---- Excerpted records

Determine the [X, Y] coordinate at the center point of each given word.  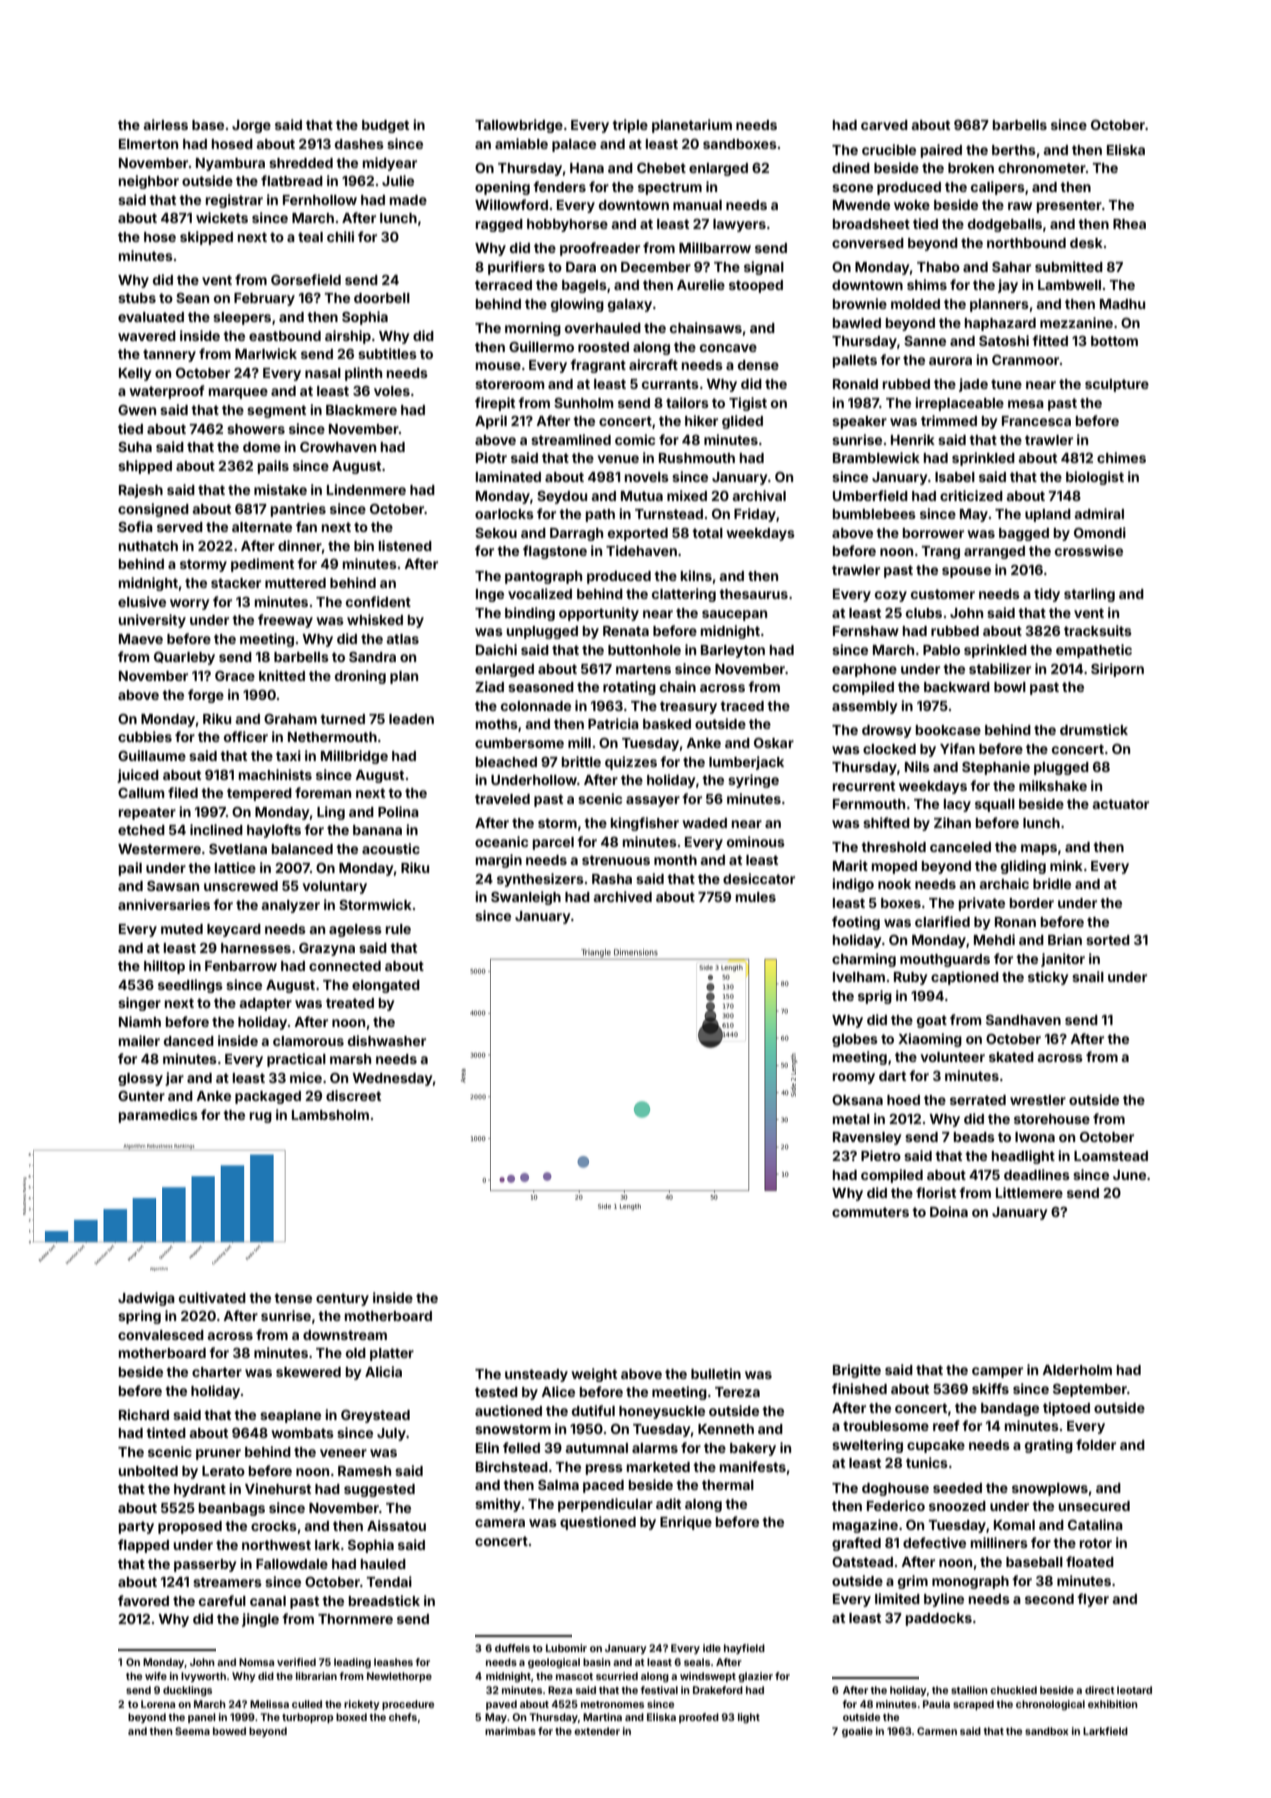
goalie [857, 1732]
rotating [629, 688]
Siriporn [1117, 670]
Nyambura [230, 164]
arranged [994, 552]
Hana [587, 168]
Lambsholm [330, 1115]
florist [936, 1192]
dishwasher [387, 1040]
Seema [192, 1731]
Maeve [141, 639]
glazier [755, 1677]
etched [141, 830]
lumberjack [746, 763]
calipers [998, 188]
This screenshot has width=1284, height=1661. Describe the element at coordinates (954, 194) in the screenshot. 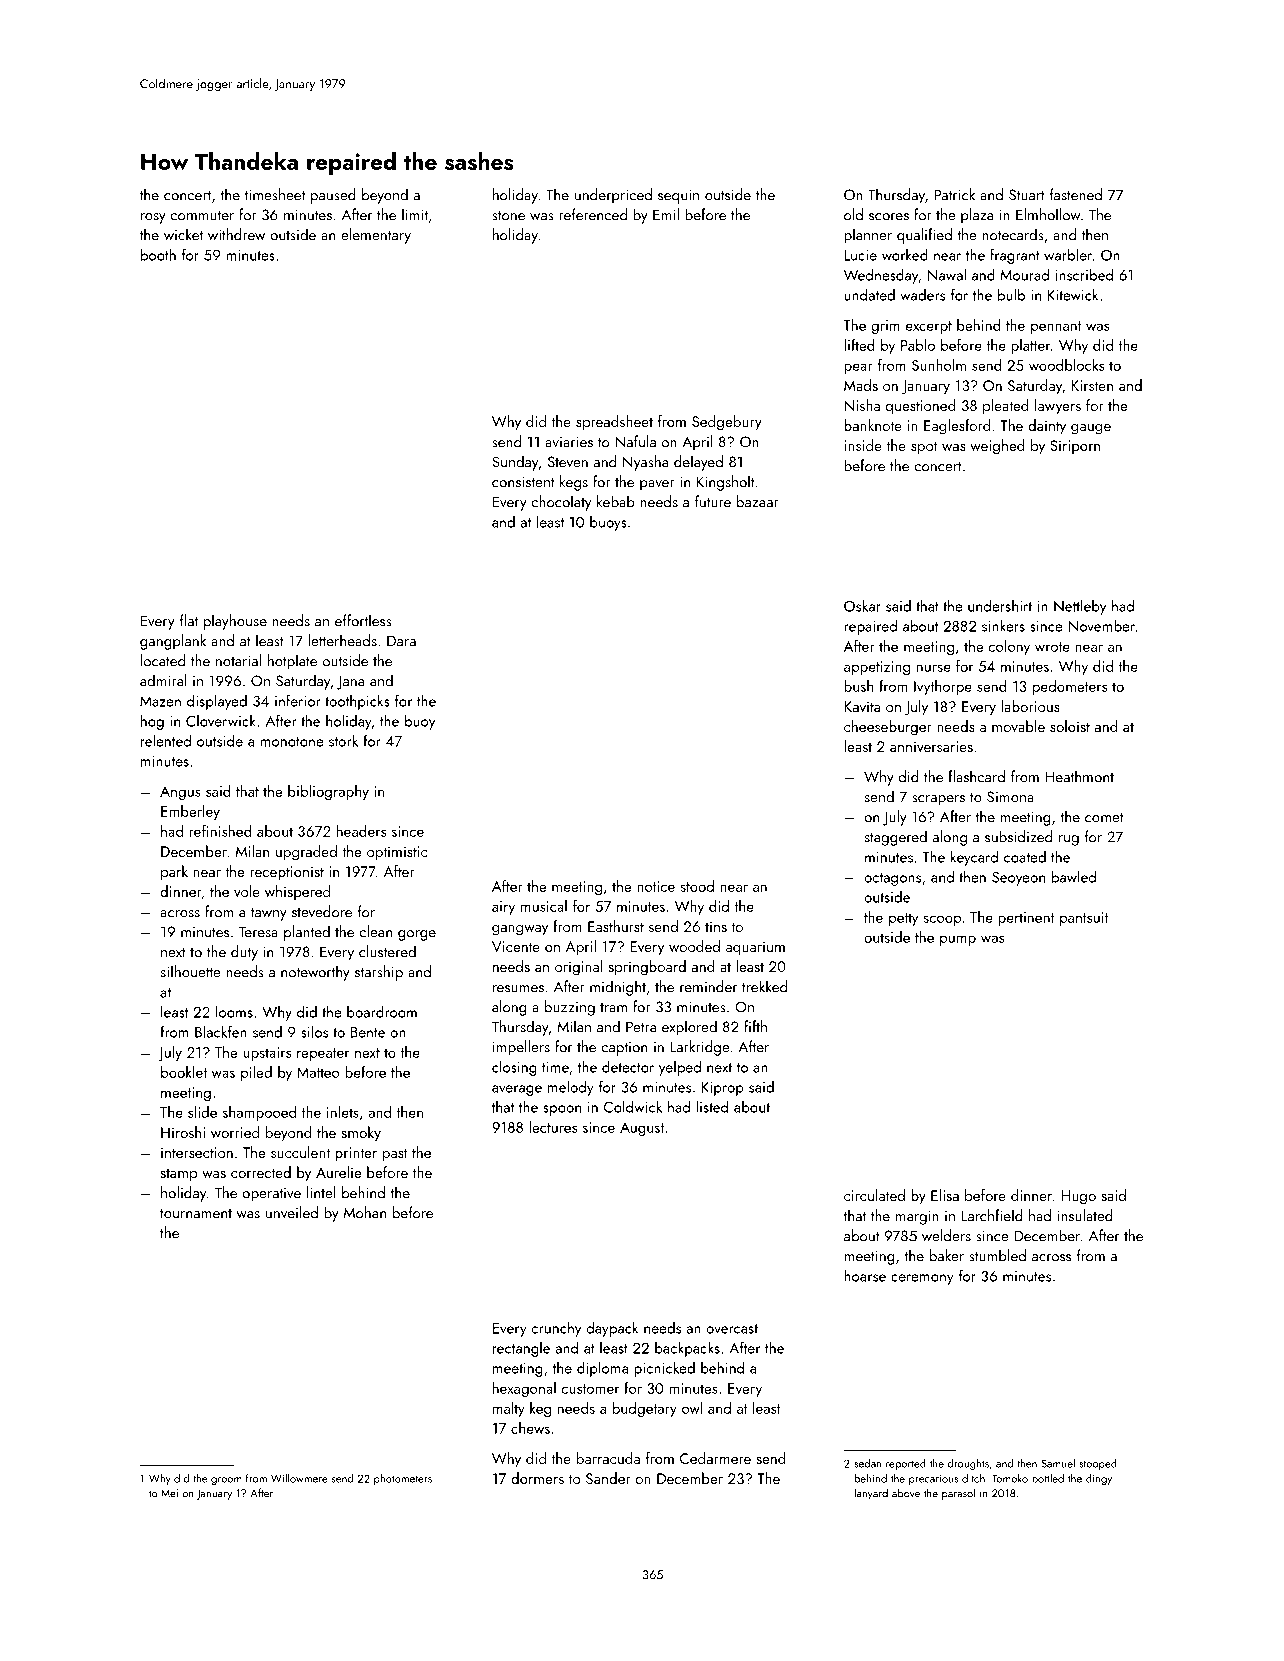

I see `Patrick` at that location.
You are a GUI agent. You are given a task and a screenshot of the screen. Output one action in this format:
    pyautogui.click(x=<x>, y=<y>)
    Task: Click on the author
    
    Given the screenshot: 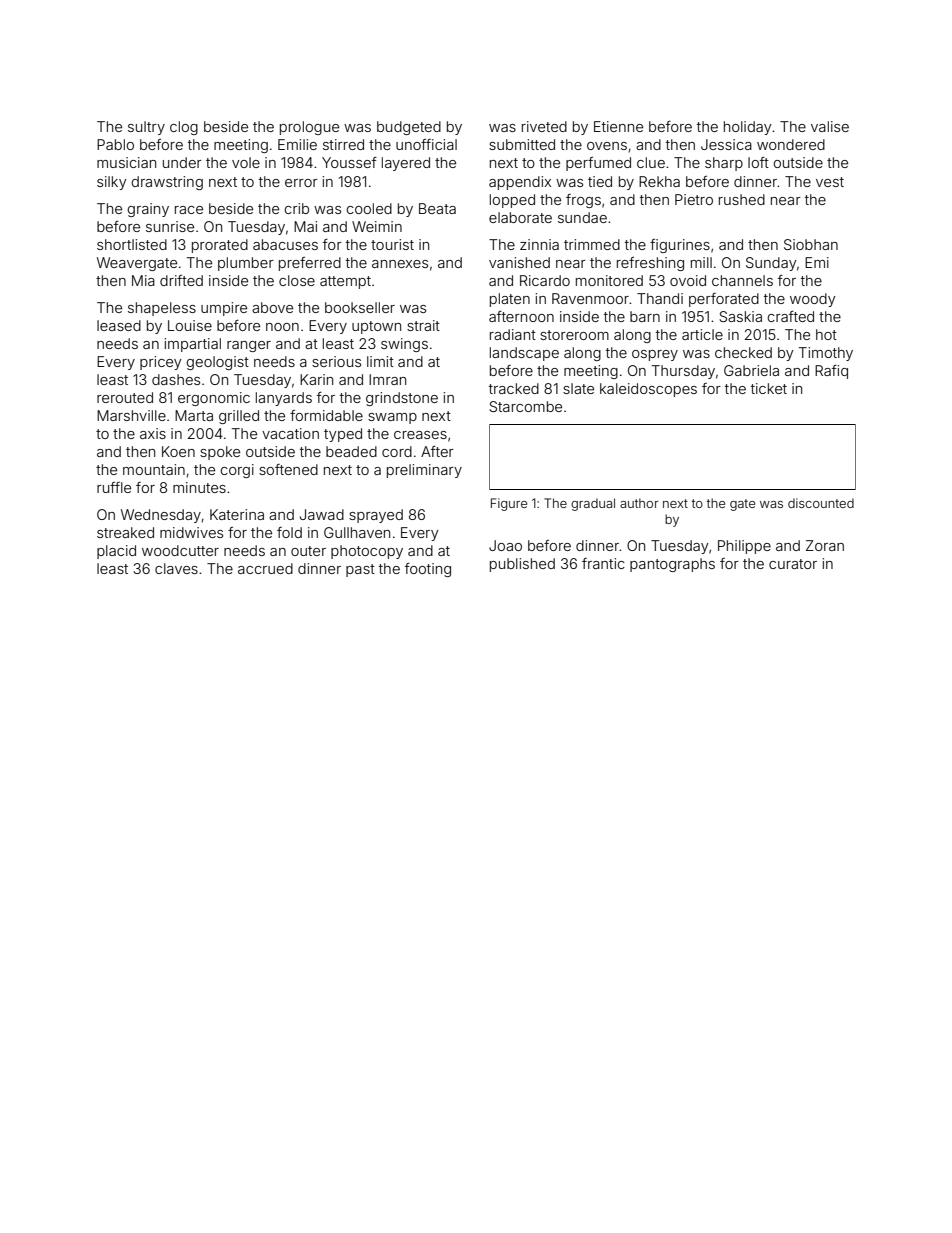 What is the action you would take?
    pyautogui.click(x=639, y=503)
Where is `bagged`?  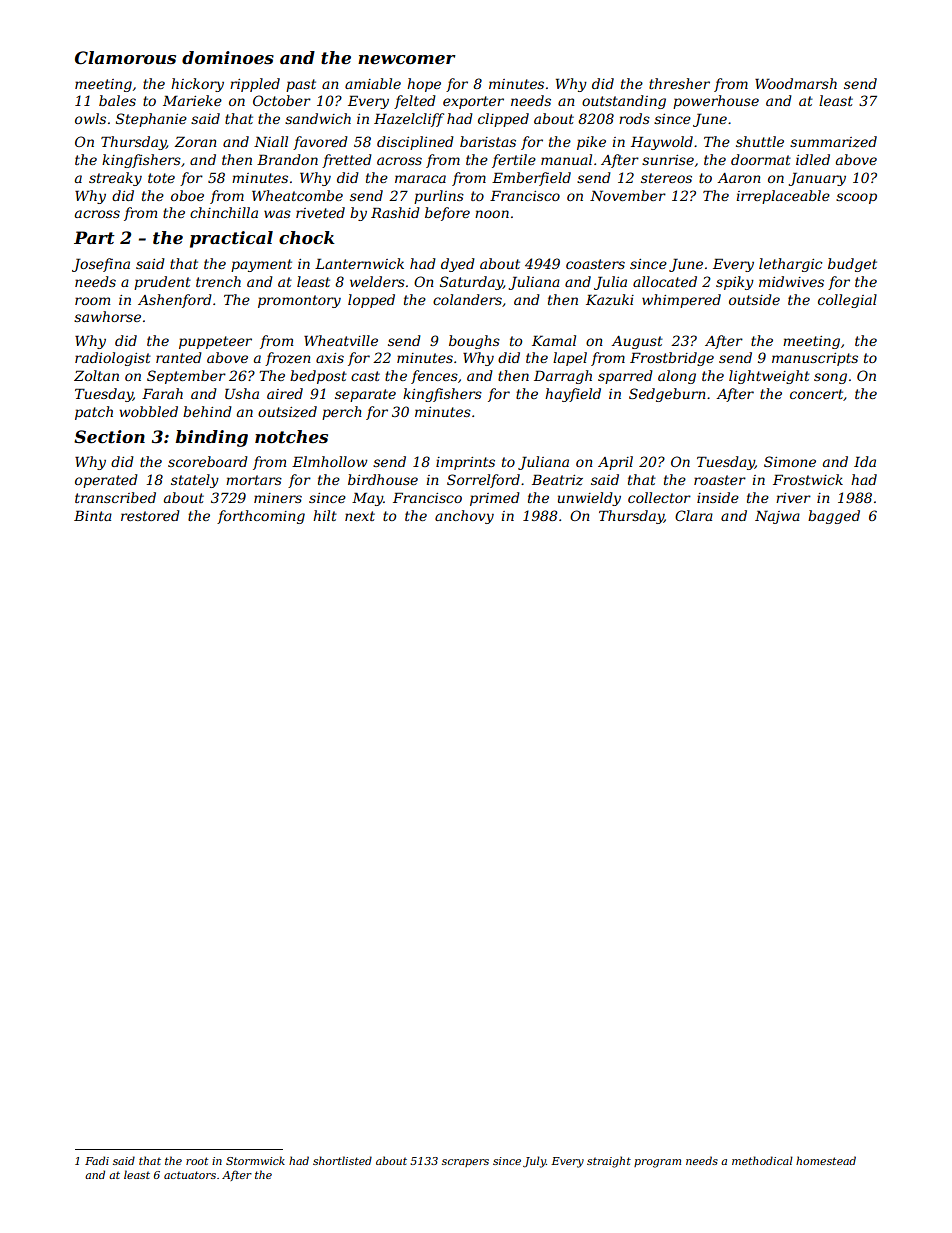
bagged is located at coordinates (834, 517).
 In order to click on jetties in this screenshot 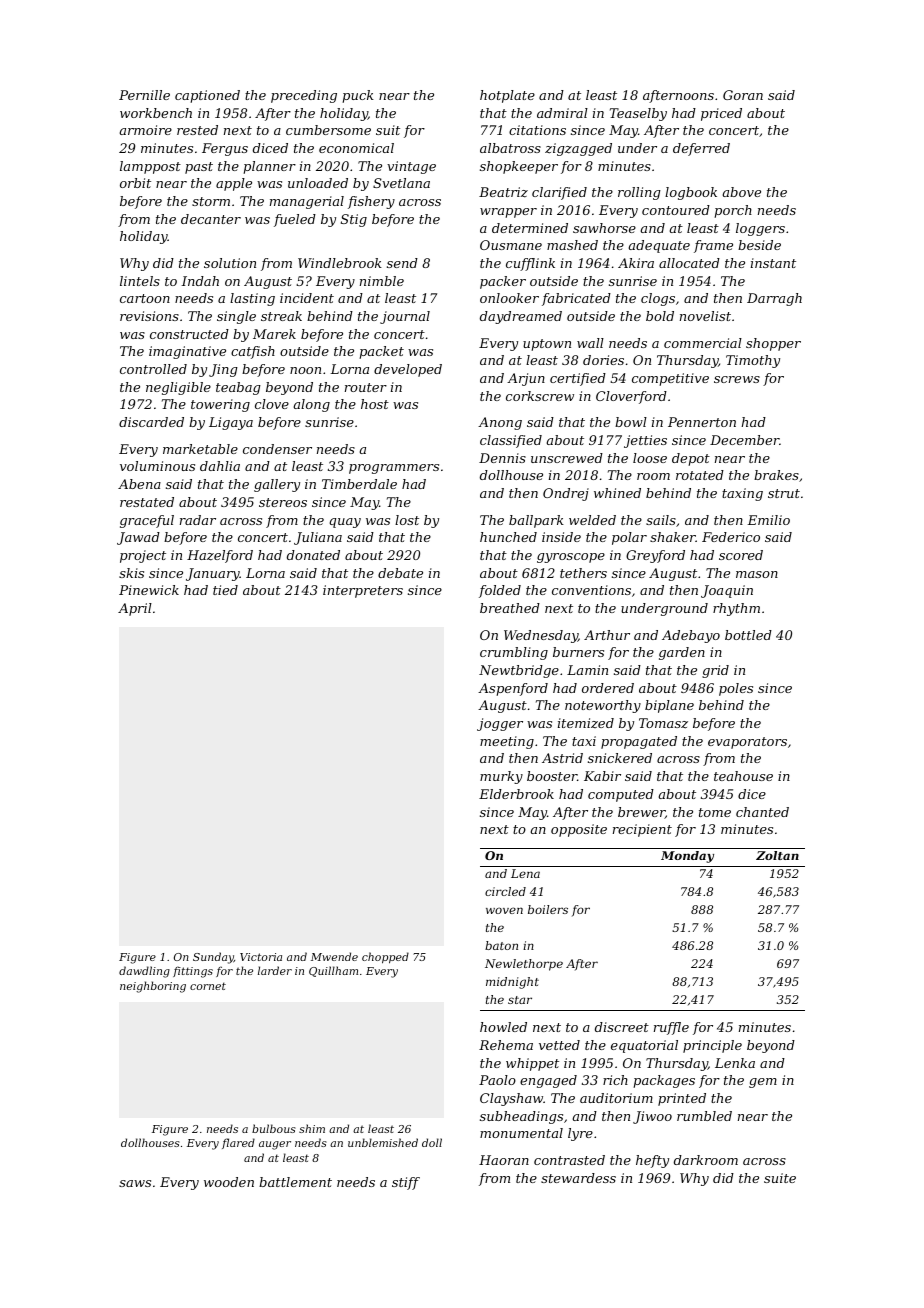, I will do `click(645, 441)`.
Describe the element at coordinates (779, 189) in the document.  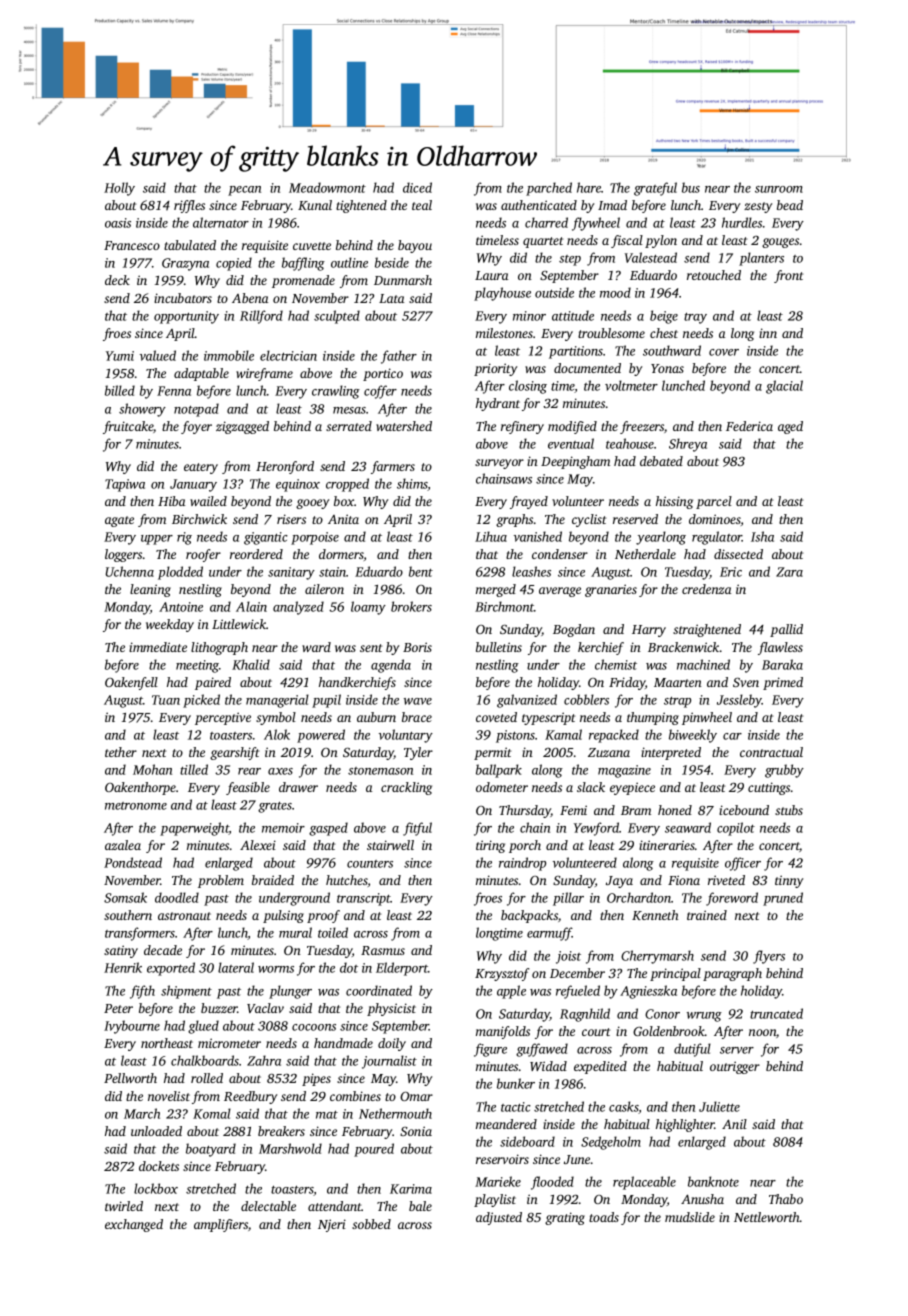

--------

What you will do:
Update the part that opens with the line containing "Nyambura [230, 164]" and closes with the line containing "at that location." by replacing "florist" with "baker", leaving everything else unchanged. Omit the pictures from your answer.

Task output:
Nyambura [230, 164]
arranged [994, 552]
Hana [587, 168]
Lambsholm [330, 1115]
baker [936, 1192]
dishwasher [387, 1040]
Seema [192, 1731]
Maeve [141, 639]
glazier [755, 1677]
etched [141, 830]
lumberjack [746, 763]
calipers [998, 188]
This screenshot has width=1284, height=1661. Describe the element at coordinates (954, 194) in the screenshot. 

I see `Patrick` at that location.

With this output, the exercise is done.